- Records excerpted from a collection -
• • • • • • •

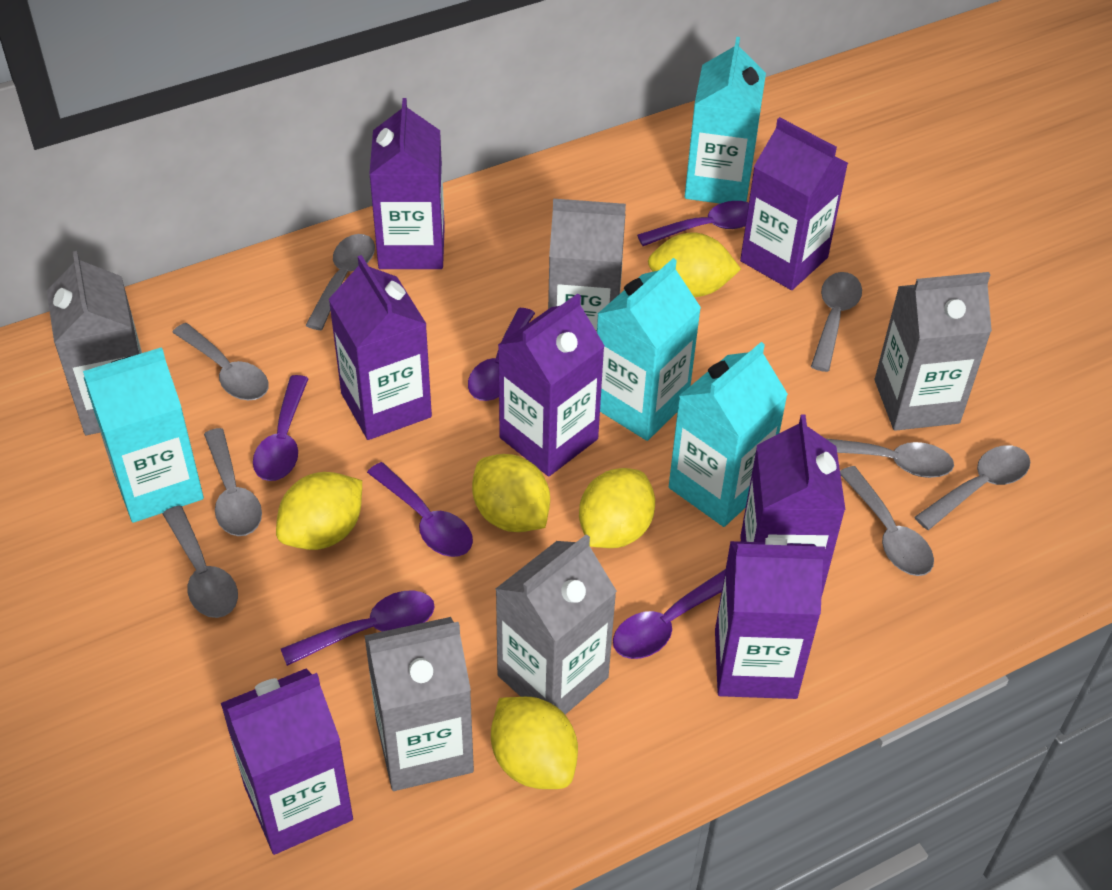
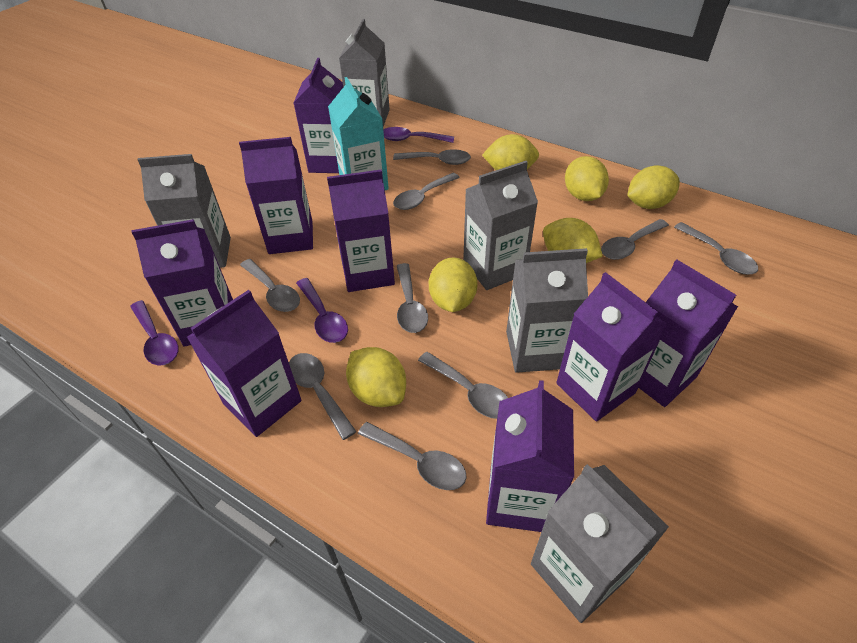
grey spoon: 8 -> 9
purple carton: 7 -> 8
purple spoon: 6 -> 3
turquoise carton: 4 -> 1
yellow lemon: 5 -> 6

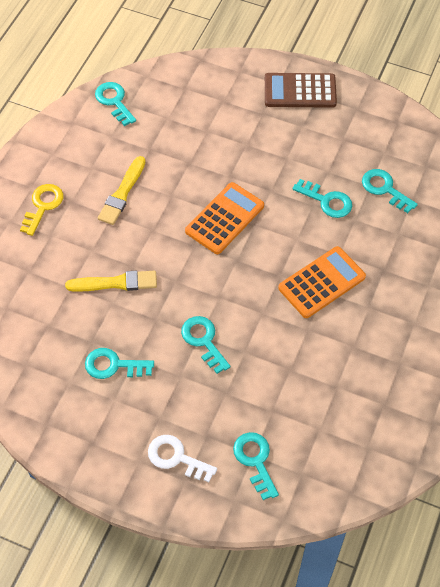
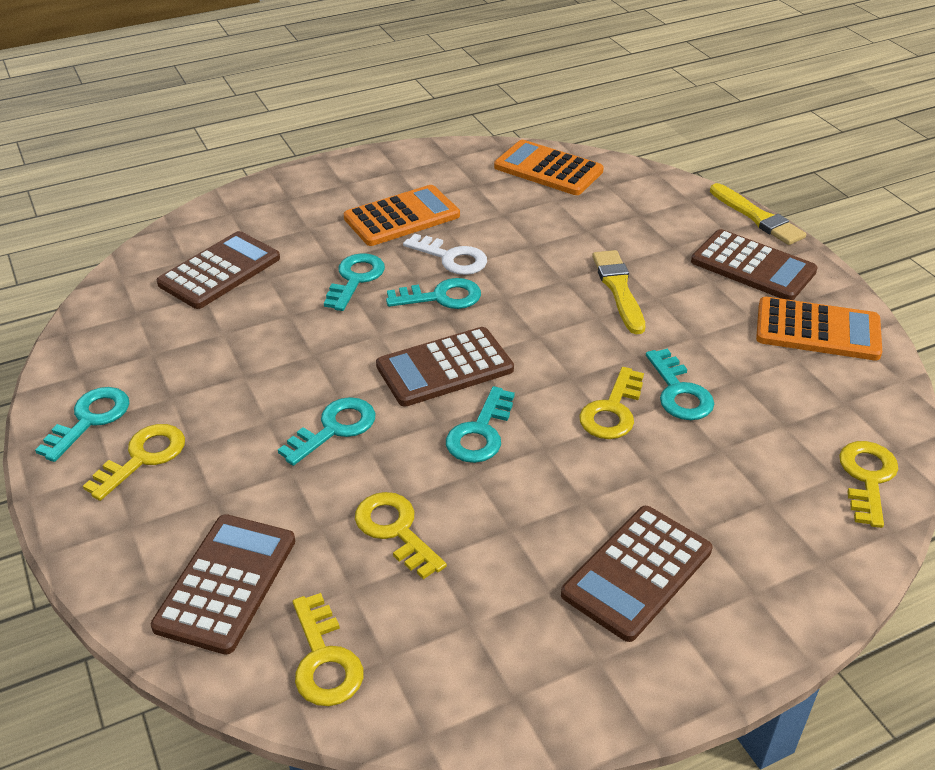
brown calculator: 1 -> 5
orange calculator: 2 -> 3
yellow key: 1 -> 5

• • • • • • •

- Task to carry out -
Every entry above should be restated word for word, with the images left out.

- Answer space -
grey spoon: 8 -> 9
purple carton: 7 -> 8
purple spoon: 6 -> 3
turquoise carton: 4 -> 1
yellow lemon: 5 -> 6

brown calculator: 1 -> 5
orange calculator: 2 -> 3
yellow key: 1 -> 5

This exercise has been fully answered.